▶ Work order
Everything from the line that has "red carton: 2 -> 3" to the last line of the listing must be repeated exactly, and nothing more; omit the pictures.

▶ Data for processing
§ §

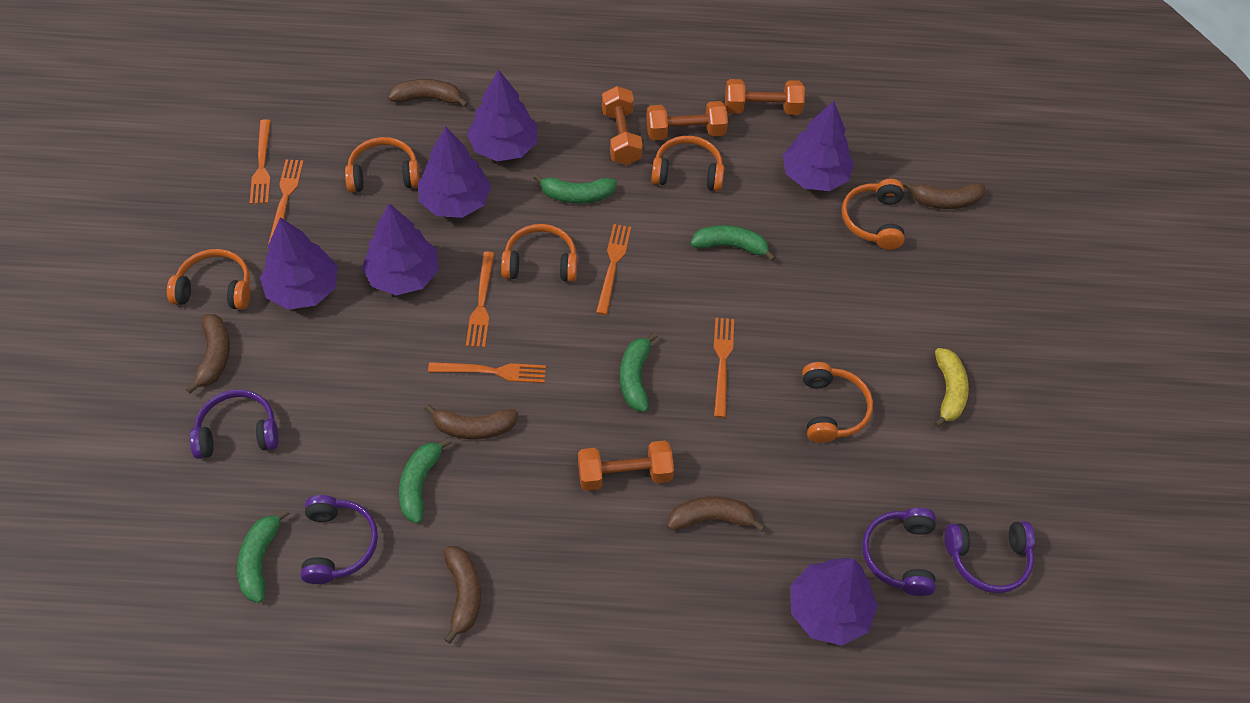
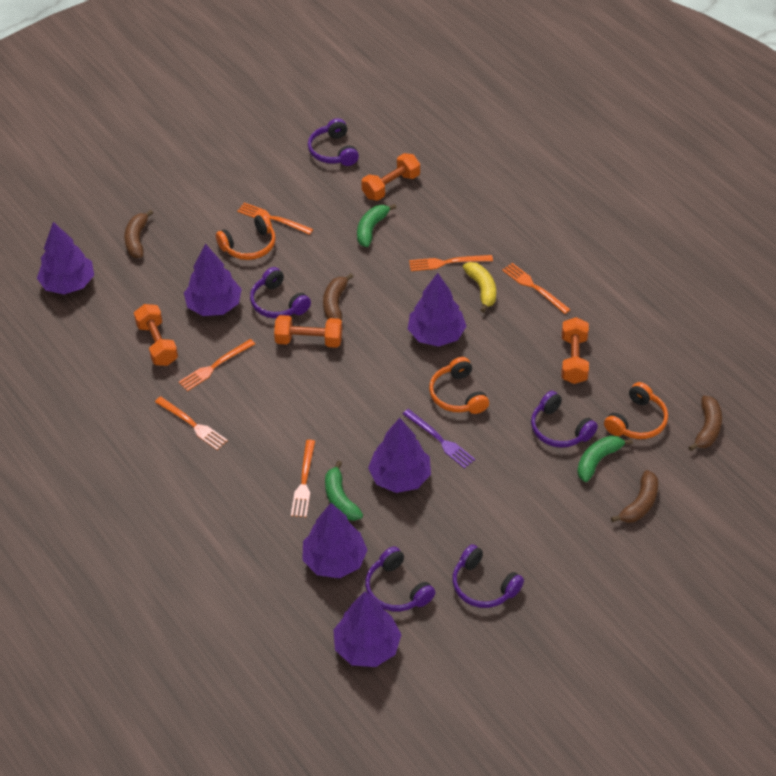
brown banana: 6 -> 4
green banana: 5 -> 3
orange headphones: 6 -> 3
purple fork: 0 -> 1
purple headphones: 4 -> 5

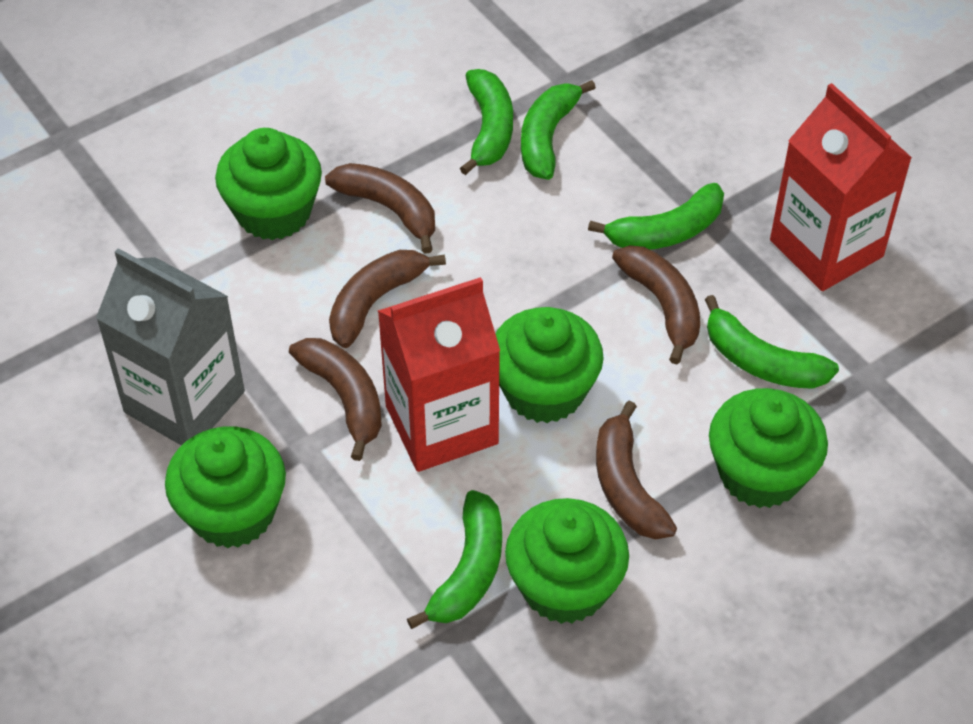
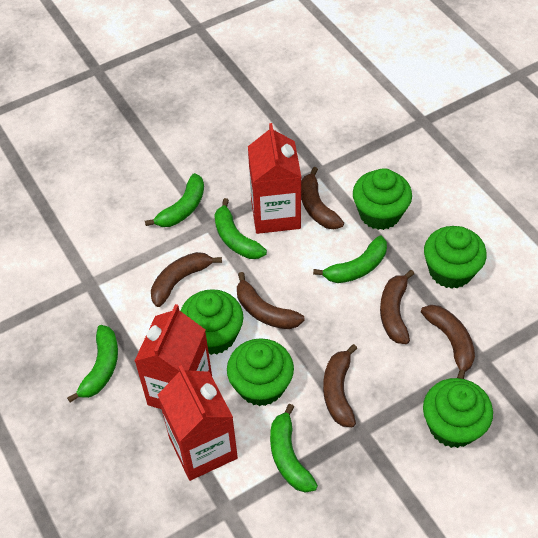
brown banana: 5 -> 6
grey carton: 1 -> 0
red carton: 2 -> 3

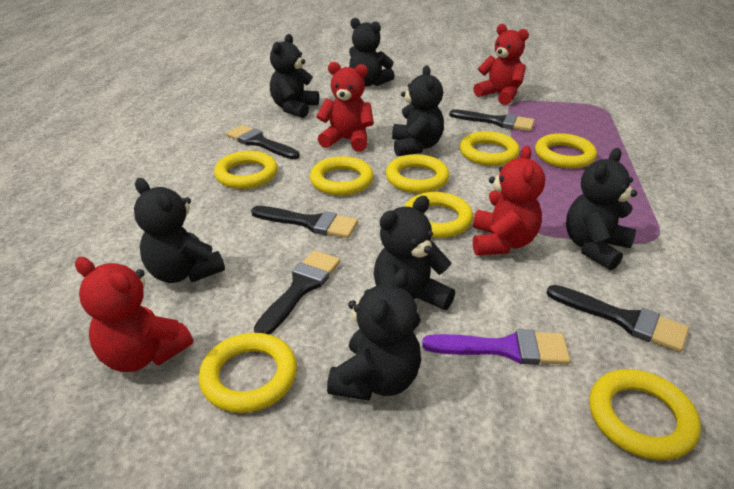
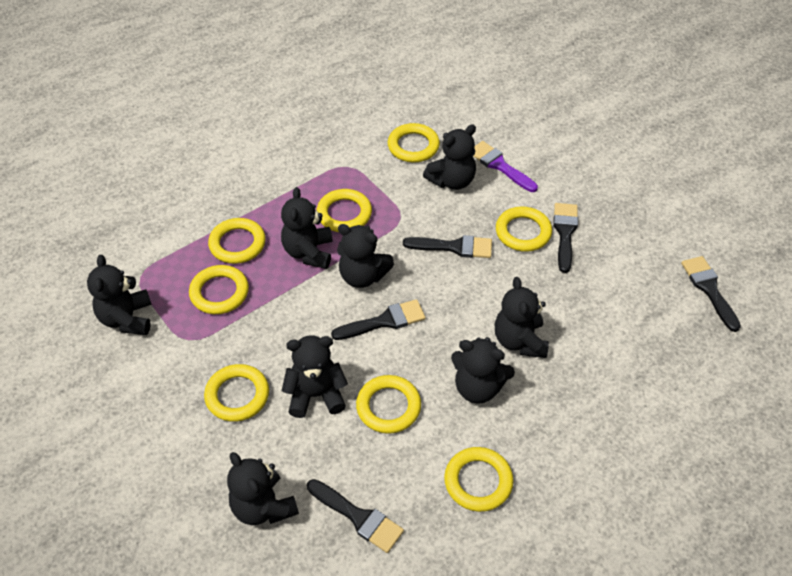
black teddy bear: 7 -> 8
red teddy bear: 4 -> 0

§ §

▶ Task solution
red carton: 2 -> 3

black teddy bear: 7 -> 8
red teddy bear: 4 -> 0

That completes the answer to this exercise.